Material to process:
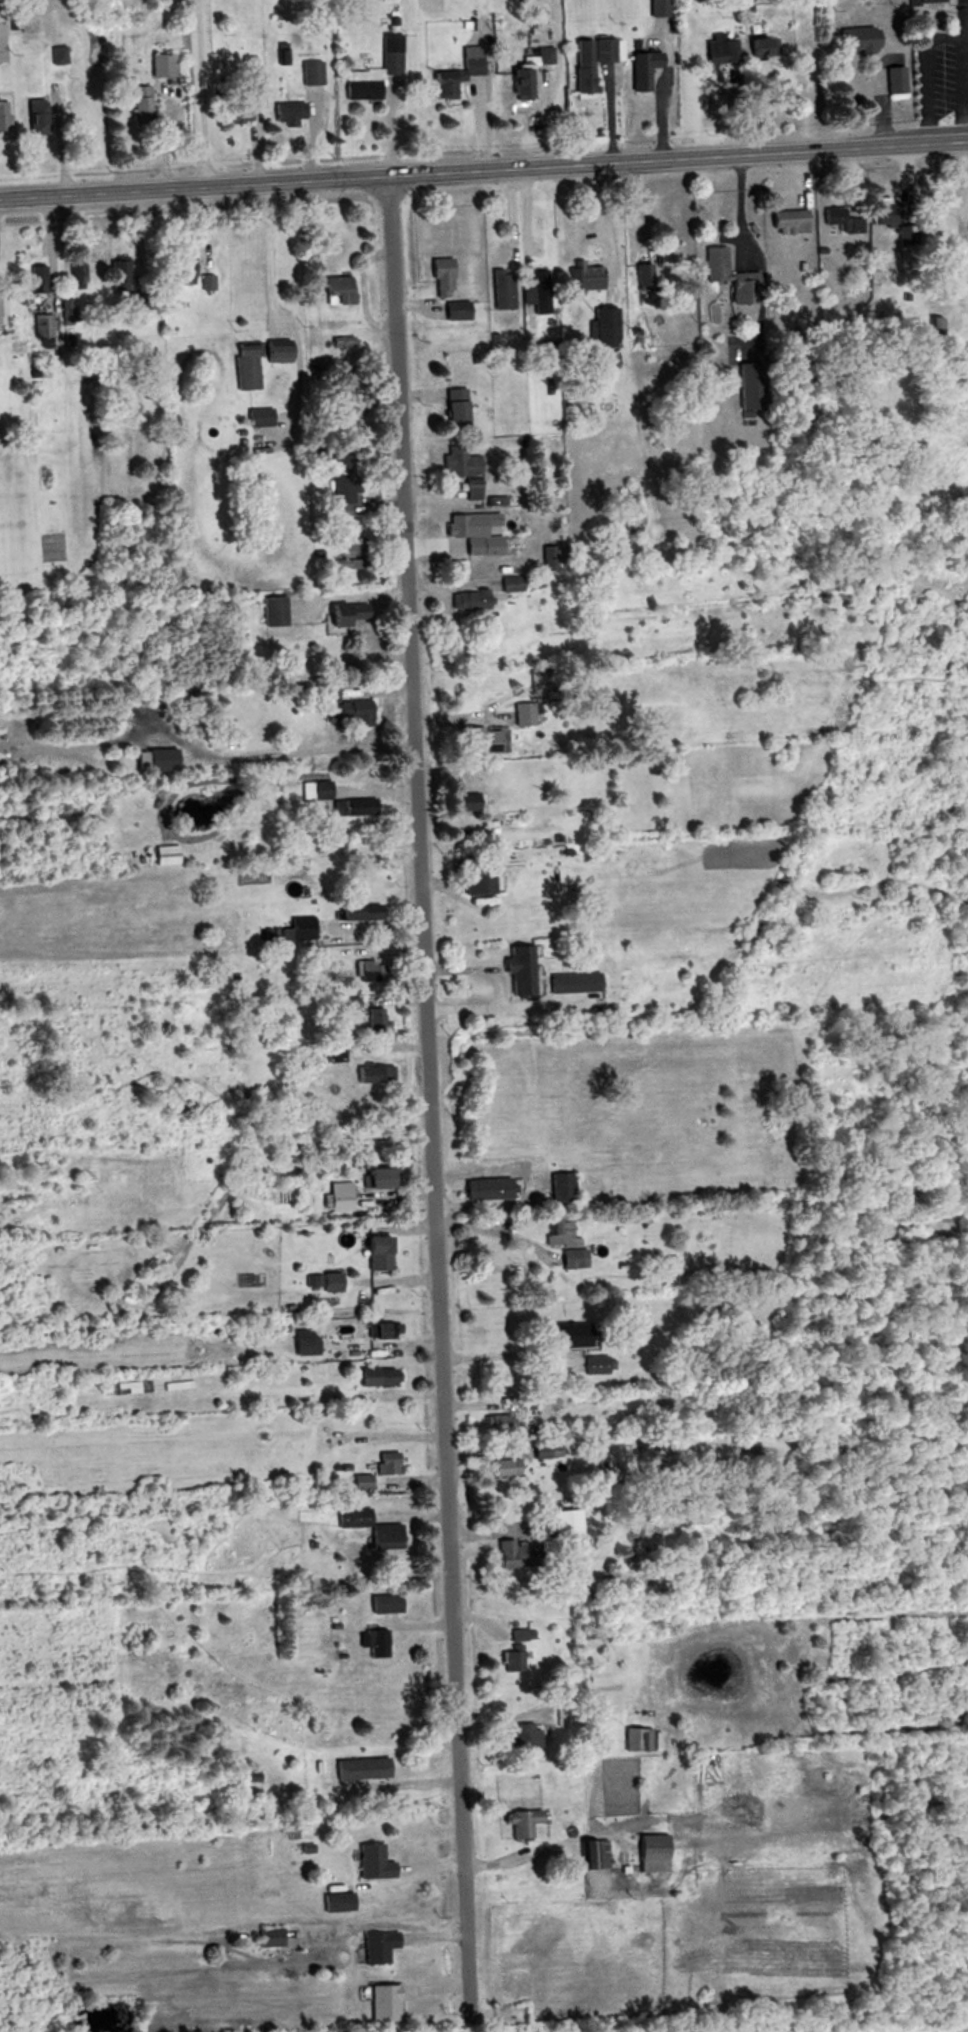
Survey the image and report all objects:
building: (656, 7)
building: (856, 38)
building: (760, 47)
building: (719, 49)
building: (58, 52)
building: (544, 54)
building: (588, 60)
building: (160, 64)
building: (641, 68)
building: (373, 71)
building: (310, 72)
road: (927, 72)
building: (453, 74)
road: (965, 77)
building: (887, 79)
road: (634, 80)
building: (516, 83)
road: (202, 94)
building: (139, 105)
building: (286, 112)
building: (1, 115)
building: (231, 115)
road: (58, 144)
road: (484, 171)
road: (738, 209)
building: (881, 212)
building: (840, 219)
building: (786, 220)
road: (272, 257)
building: (178, 266)
building: (75, 275)
building: (118, 275)
building: (584, 276)
building: (727, 276)
building: (440, 277)
building: (37, 279)
building: (205, 282)
building: (501, 288)
building: (335, 290)
building: (537, 291)
building: (138, 301)
building: (66, 307)
building: (1, 308)
building: (456, 310)
building: (931, 324)
building: (600, 327)
building: (41, 329)
building: (276, 352)
building: (244, 366)
building: (748, 386)
building: (454, 405)
building: (256, 417)
building: (458, 462)
building: (342, 477)
building: (470, 492)
building: (499, 500)
building: (471, 531)
building: (355, 546)
building: (507, 583)
building: (466, 599)
building: (268, 610)
building: (342, 614)
building: (339, 704)
building: (521, 714)
building: (475, 740)
road: (300, 754)
building: (157, 759)
road: (205, 782)
building: (313, 790)
building: (458, 801)
building: (355, 806)
building: (162, 854)
building: (474, 877)
building: (354, 914)
building: (296, 928)
building: (369, 969)
building: (517, 969)
building: (571, 981)
building: (347, 1003)
road: (495, 1011)
building: (374, 1018)
building: (368, 1073)
road: (426, 1104)
building: (377, 1177)
building: (557, 1186)
building: (483, 1188)
building: (558, 1231)
road: (491, 1233)
building: (375, 1253)
building: (571, 1258)
building: (380, 1330)
building: (568, 1335)
building: (301, 1345)
road: (380, 1346)
road: (506, 1347)
building: (594, 1365)
building: (374, 1376)
building: (497, 1423)
building: (385, 1463)
building: (501, 1467)
building: (368, 1527)
building: (512, 1554)
building: (384, 1603)
building: (375, 1644)
building: (510, 1661)
building: (518, 1737)
building: (633, 1739)
building: (357, 1769)
building: (519, 1823)
building: (591, 1854)
building: (647, 1854)
building: (371, 1862)
building: (335, 1901)
building: (267, 1937)
building: (375, 1946)
building: (382, 2002)

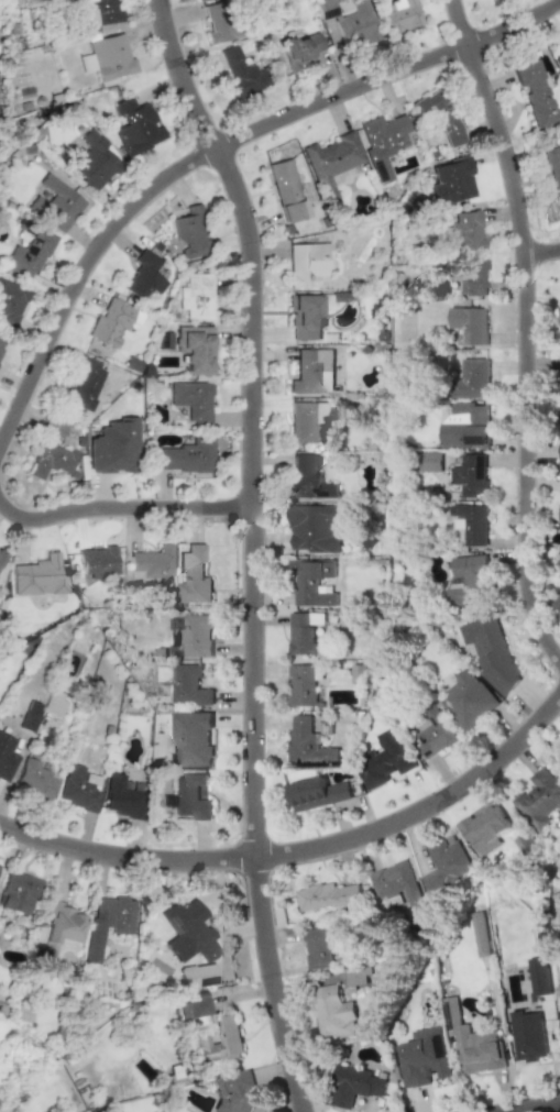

Job item: Return the entries above exactly and in full; do not include images.

Answer to this exercise:
Survey the image and report all objects:
building: (656, 7)
building: (856, 38)
building: (760, 47)
building: (719, 49)
building: (58, 52)
building: (544, 54)
building: (588, 60)
building: (160, 64)
building: (641, 68)
building: (373, 71)
building: (310, 72)
road: (927, 72)
building: (453, 74)
road: (965, 77)
building: (887, 79)
road: (634, 80)
building: (516, 83)
road: (202, 94)
building: (139, 105)
building: (286, 112)
building: (1, 115)
building: (231, 115)
road: (58, 144)
road: (484, 171)
road: (738, 209)
building: (881, 212)
building: (840, 219)
building: (786, 220)
road: (272, 257)
building: (178, 266)
building: (75, 275)
building: (118, 275)
building: (584, 276)
building: (727, 276)
building: (440, 277)
building: (37, 279)
building: (205, 282)
building: (501, 288)
building: (335, 290)
building: (537, 291)
building: (138, 301)
building: (66, 307)
building: (1, 308)
building: (456, 310)
building: (931, 324)
building: (600, 327)
building: (41, 329)
building: (276, 352)
building: (244, 366)
building: (748, 386)
building: (454, 405)
building: (256, 417)
building: (458, 462)
building: (342, 477)
building: (470, 492)
building: (499, 500)
building: (471, 531)
building: (355, 546)
building: (507, 583)
building: (466, 599)
building: (268, 610)
building: (342, 614)
building: (339, 704)
building: (521, 714)
building: (475, 740)
road: (300, 754)
building: (157, 759)
road: (205, 782)
building: (313, 790)
building: (458, 801)
building: (355, 806)
building: (162, 854)
building: (474, 877)
building: (354, 914)
building: (296, 928)
building: (369, 969)
building: (517, 969)
building: (571, 981)
building: (347, 1003)
road: (495, 1011)
building: (374, 1018)
building: (368, 1073)
road: (426, 1104)
building: (377, 1177)
building: (557, 1186)
building: (483, 1188)
building: (558, 1231)
road: (491, 1233)
building: (375, 1253)
building: (571, 1258)
building: (380, 1330)
building: (568, 1335)
building: (301, 1345)
road: (380, 1346)
road: (506, 1347)
building: (594, 1365)
building: (374, 1376)
building: (497, 1423)
building: (385, 1463)
building: (501, 1467)
building: (368, 1527)
building: (512, 1554)
building: (384, 1603)
building: (375, 1644)
building: (510, 1661)
building: (518, 1737)
building: (633, 1739)
building: (357, 1769)
building: (519, 1823)
building: (591, 1854)
building: (647, 1854)
building: (371, 1862)
building: (335, 1901)
building: (267, 1937)
building: (375, 1946)
building: (382, 2002)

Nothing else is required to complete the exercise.